* Task requirements:
Repeat, word for word, every line from the start of the records up to and including the line that contains "(B) rotated downward".

(Scene-based spatial questions)
===============

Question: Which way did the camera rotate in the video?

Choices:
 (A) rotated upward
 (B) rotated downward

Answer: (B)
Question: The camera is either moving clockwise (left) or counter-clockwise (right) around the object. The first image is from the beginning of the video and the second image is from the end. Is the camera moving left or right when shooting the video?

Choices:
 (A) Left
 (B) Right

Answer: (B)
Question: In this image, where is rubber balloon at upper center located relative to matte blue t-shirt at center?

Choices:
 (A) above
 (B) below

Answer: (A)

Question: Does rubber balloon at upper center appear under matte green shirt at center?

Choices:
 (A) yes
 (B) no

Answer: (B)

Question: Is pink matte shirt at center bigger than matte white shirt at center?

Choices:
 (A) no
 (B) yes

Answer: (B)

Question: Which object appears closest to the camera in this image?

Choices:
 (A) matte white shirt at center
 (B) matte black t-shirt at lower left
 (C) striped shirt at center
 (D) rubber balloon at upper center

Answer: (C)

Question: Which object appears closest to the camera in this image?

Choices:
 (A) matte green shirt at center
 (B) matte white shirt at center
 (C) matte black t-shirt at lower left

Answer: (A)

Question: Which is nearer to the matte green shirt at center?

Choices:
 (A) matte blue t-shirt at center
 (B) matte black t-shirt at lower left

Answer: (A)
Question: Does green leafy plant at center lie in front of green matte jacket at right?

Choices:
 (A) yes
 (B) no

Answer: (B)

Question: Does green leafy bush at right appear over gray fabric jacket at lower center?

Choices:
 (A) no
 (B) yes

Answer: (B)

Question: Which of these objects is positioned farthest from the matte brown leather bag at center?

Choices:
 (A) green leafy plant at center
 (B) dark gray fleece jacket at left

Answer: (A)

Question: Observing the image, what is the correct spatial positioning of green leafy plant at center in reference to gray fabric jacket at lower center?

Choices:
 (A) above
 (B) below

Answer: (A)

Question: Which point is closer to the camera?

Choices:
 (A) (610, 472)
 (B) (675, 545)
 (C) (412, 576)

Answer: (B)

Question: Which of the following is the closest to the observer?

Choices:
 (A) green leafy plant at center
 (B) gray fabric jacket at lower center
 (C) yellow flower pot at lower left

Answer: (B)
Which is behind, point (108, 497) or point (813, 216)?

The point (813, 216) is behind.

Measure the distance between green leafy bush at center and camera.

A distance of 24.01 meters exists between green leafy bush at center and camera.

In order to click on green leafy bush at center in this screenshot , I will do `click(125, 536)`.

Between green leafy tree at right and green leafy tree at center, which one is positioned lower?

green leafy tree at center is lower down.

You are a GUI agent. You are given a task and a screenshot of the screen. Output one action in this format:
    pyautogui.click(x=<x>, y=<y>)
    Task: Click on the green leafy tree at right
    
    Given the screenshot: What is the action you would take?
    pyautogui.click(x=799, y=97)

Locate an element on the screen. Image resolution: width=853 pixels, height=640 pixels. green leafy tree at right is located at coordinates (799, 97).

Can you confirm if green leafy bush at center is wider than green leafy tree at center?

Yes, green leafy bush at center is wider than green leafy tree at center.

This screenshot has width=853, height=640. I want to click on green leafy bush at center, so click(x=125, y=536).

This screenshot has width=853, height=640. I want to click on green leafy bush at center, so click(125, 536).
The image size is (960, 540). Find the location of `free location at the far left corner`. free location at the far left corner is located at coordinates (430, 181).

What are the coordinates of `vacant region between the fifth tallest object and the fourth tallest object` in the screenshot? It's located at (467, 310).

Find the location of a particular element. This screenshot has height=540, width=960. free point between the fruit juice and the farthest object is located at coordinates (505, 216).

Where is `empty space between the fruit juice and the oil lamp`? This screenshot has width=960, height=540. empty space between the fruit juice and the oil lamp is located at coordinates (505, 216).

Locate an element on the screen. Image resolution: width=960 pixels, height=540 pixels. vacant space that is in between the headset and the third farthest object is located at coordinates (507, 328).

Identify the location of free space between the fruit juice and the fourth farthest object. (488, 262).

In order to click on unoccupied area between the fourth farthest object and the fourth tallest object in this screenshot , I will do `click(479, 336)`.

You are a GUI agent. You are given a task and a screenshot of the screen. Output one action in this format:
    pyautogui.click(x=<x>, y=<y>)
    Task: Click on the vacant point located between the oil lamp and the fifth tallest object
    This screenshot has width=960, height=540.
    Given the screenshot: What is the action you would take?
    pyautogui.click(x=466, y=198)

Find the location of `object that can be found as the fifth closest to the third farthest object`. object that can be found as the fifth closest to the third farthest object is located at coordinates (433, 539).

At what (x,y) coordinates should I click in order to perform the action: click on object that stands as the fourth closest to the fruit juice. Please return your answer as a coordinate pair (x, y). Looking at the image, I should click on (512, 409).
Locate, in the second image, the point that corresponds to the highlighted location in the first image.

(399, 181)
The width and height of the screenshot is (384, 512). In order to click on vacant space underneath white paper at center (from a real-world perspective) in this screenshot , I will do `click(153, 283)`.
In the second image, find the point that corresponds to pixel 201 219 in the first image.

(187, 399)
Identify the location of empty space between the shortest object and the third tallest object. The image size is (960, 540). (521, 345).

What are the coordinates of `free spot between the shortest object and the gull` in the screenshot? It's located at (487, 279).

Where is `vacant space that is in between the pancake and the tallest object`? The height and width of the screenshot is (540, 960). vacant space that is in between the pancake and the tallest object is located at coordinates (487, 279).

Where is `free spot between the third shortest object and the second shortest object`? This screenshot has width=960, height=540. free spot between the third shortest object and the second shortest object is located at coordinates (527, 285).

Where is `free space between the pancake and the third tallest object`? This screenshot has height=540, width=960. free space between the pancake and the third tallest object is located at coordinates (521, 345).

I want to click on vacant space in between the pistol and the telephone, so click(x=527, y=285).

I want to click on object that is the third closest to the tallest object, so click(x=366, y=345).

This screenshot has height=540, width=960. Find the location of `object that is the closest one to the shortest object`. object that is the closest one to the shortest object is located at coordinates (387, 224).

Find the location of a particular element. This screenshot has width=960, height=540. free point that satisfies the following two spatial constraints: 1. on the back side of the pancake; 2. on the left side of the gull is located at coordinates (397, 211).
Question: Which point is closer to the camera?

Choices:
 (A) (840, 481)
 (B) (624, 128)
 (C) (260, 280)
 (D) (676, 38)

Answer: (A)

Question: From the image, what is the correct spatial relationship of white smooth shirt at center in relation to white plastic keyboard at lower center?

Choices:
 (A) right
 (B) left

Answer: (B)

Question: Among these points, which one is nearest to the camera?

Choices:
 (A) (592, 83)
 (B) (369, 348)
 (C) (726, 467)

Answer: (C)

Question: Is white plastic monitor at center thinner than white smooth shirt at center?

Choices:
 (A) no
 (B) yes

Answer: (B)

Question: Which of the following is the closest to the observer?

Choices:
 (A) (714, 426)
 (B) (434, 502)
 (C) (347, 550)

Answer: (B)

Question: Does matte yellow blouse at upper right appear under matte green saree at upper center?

===============

* Written response:
Question: Which way did the camera rotate in the video?

Choices:
 (A) rotated upward
 (B) rotated downward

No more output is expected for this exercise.